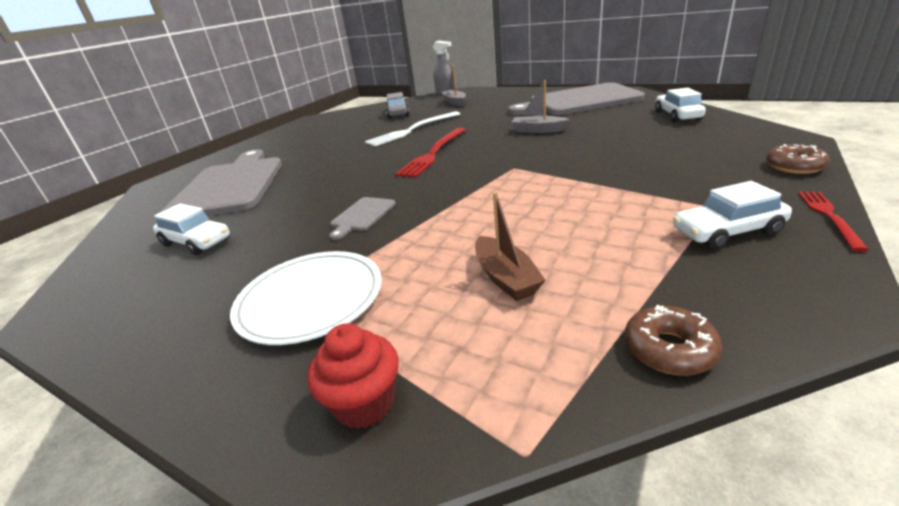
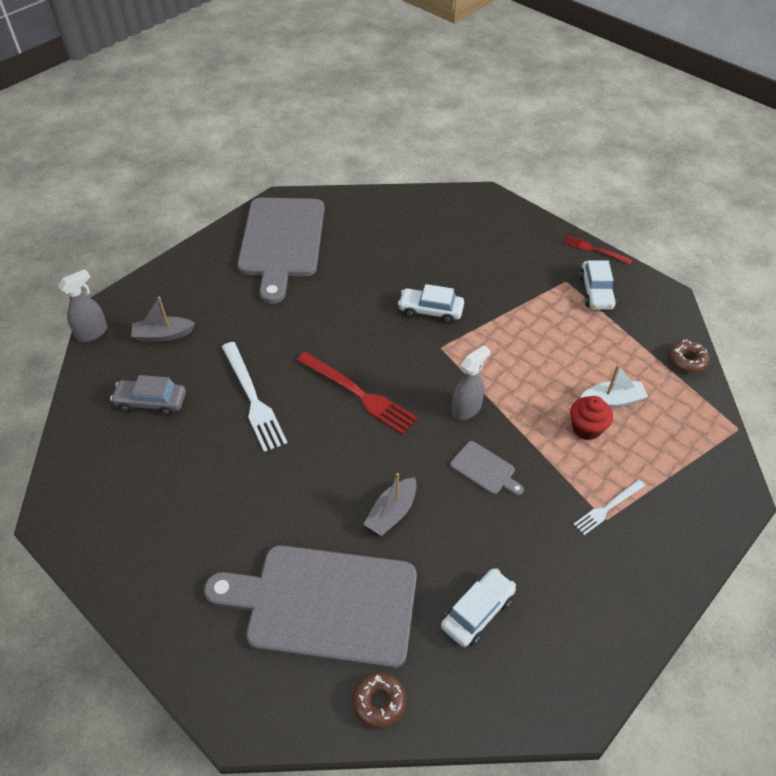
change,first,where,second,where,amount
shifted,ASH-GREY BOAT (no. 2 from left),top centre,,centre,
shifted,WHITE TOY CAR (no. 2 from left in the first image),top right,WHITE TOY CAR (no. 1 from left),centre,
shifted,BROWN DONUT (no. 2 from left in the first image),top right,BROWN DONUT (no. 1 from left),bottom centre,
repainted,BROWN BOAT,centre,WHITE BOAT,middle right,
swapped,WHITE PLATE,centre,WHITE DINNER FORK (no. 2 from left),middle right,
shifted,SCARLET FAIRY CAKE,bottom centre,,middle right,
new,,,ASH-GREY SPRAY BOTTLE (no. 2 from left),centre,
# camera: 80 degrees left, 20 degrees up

▸ **EXERCISE OBJECTIVE**
Only the pictures should be left out; the rest of the material above must be repeated exactly.

▸ **ANSWER TO THIS TASK**
change,first,where,second,where,amount
shifted,ASH-GREY BOAT (no. 2 from left),top centre,,centre,
shifted,WHITE TOY CAR (no. 2 from left in the first image),top right,WHITE TOY CAR (no. 1 from left),centre,
shifted,BROWN DONUT (no. 2 from left in the first image),top right,BROWN DONUT (no. 1 from left),bottom centre,
repainted,BROWN BOAT,centre,WHITE BOAT,middle right,
swapped,WHITE PLATE,centre,WHITE DINNER FORK (no. 2 from left),middle right,
shifted,SCARLET FAIRY CAKE,bottom centre,,middle right,
new,,,ASH-GREY SPRAY BOTTLE (no. 2 from left),centre,
# camera: 80 degrees left, 20 degrees up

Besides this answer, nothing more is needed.